Provided information —
——————————

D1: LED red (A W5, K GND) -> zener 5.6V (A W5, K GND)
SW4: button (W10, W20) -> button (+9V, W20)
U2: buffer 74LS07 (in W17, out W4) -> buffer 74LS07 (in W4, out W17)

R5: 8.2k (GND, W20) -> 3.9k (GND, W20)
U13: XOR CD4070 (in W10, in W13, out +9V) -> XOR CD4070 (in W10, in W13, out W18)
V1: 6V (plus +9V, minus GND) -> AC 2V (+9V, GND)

——————————

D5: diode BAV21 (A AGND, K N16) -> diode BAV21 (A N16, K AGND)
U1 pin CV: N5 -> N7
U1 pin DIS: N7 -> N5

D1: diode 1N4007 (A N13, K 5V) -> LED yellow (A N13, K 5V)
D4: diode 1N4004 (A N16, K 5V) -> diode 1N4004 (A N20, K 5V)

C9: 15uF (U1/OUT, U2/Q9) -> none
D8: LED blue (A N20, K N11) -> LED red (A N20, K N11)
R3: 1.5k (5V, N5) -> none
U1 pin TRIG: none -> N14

——————————

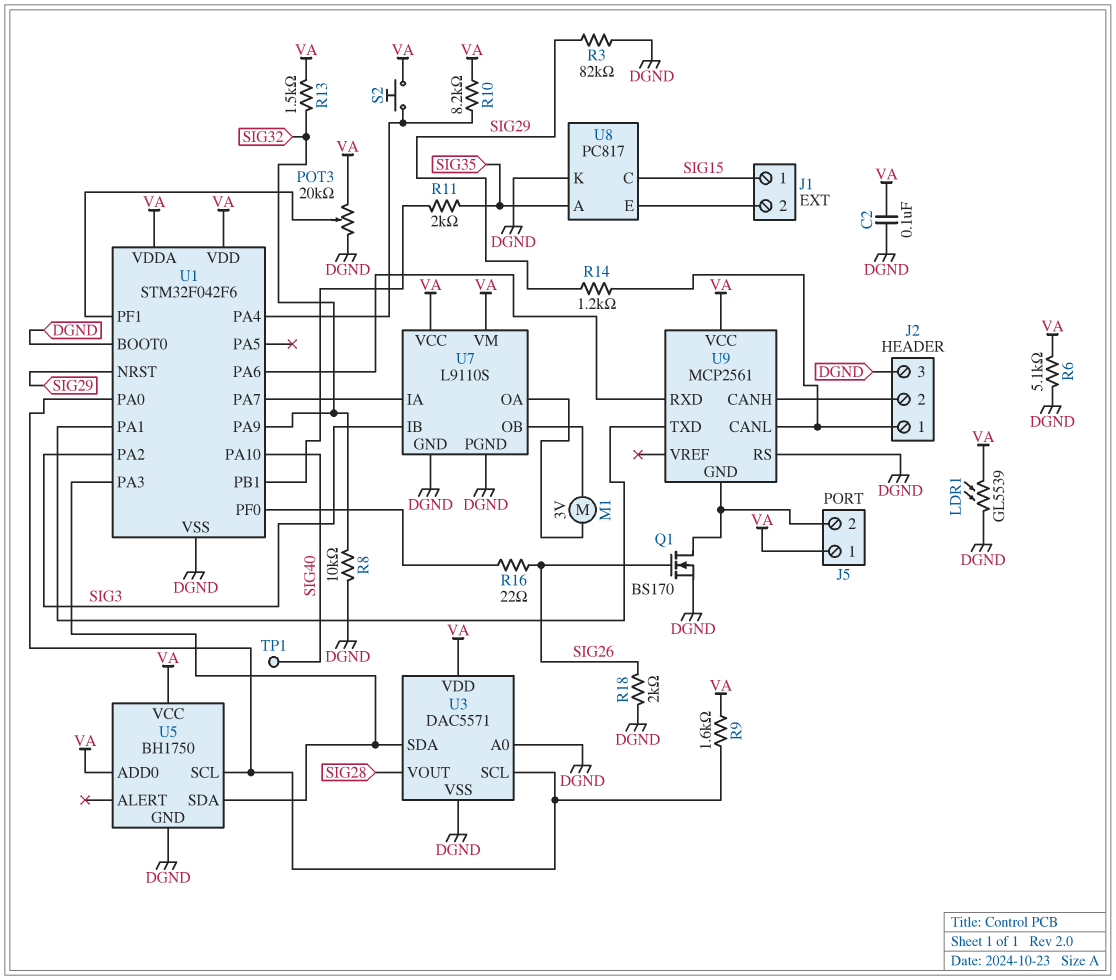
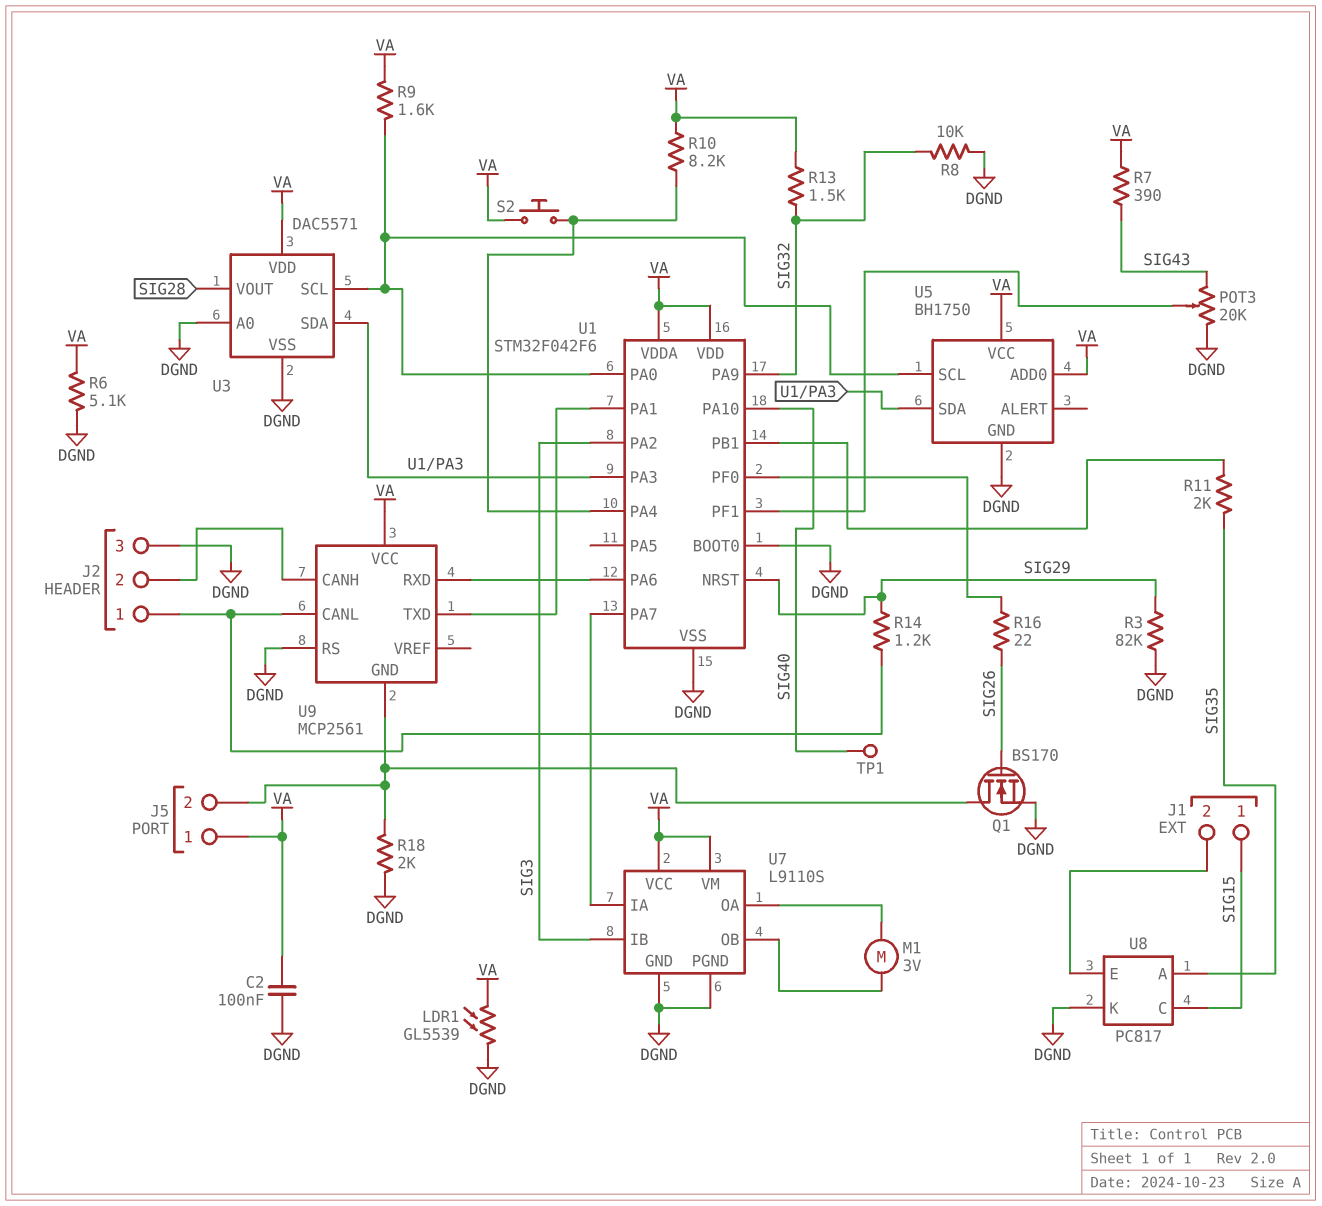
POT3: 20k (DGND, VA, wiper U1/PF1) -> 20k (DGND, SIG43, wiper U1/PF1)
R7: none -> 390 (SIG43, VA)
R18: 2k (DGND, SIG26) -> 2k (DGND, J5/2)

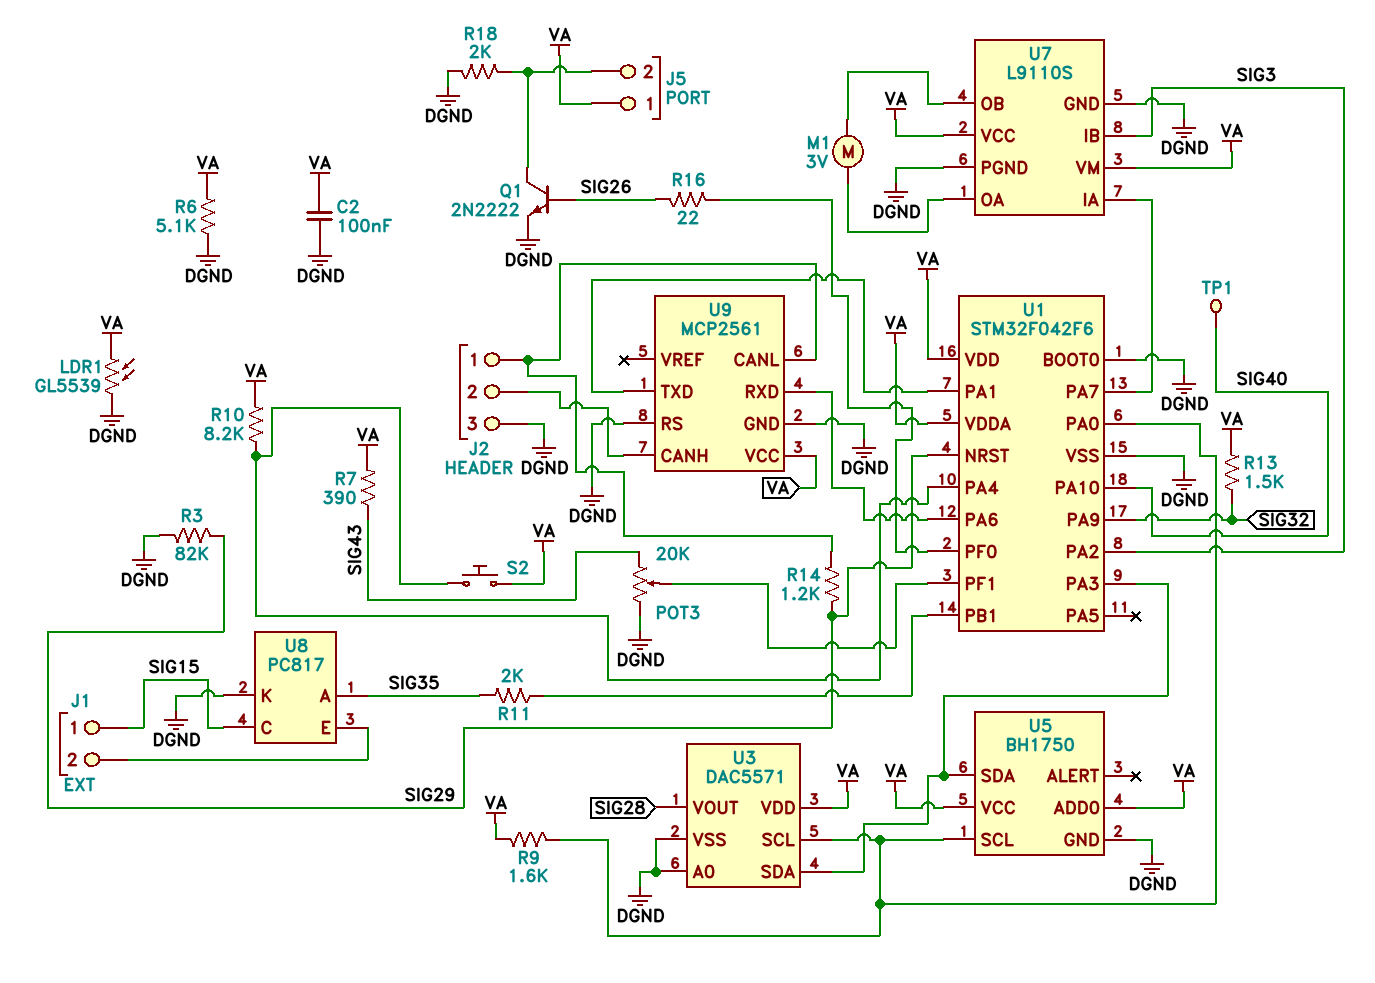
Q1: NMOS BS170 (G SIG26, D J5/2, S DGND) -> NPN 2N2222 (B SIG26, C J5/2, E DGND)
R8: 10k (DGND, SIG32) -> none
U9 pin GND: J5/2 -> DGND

——————————

Action item —
Above this task is a listing. Restate, word for word and with nothing added, the lines from the one with "D1: LED red" through the one with "V1: 6V (plus".

Solved exercise —
D1: LED red (A W5, K GND) -> zener 5.6V (A W5, K GND)
SW4: button (W10, W20) -> button (+9V, W20)
U2: buffer 74LS07 (in W17, out W4) -> buffer 74LS07 (in W4, out W17)

R5: 8.2k (GND, W20) -> 3.9k (GND, W20)
U13: XOR CD4070 (in W10, in W13, out +9V) -> XOR CD4070 (in W10, in W13, out W18)
V1: 6V (plus +9V, minus GND) -> AC 2V (+9V, GND)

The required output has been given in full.